REQUIRED WORK:
Look for the word "none" in the entries below, then copy every line that has it.

++++ TASK DATA ++++

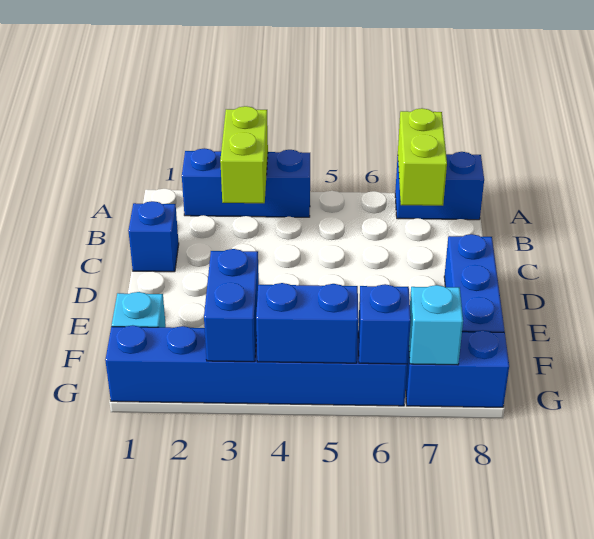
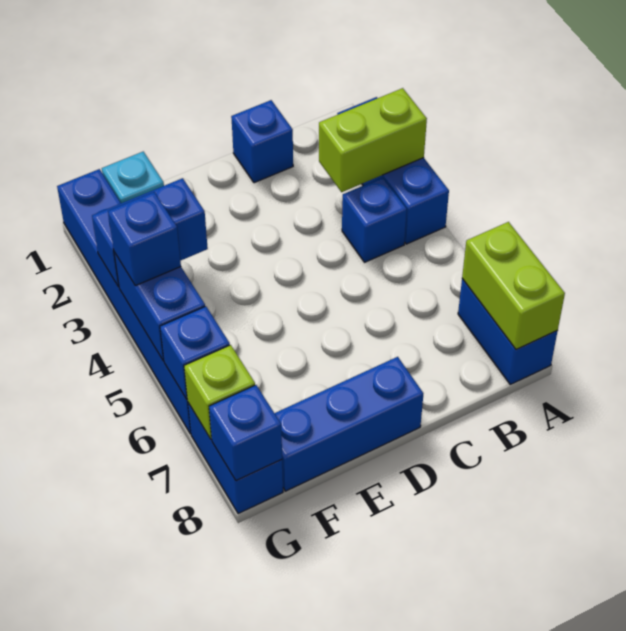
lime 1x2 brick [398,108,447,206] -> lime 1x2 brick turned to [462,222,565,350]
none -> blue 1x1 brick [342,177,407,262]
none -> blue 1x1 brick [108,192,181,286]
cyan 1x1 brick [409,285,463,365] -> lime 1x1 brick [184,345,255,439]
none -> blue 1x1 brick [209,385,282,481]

++++

EXERCISE ANSWER:
none -> blue 1x1 brick [342,177,407,262]
none -> blue 1x1 brick [108,192,181,286]
none -> blue 1x1 brick [209,385,282,481]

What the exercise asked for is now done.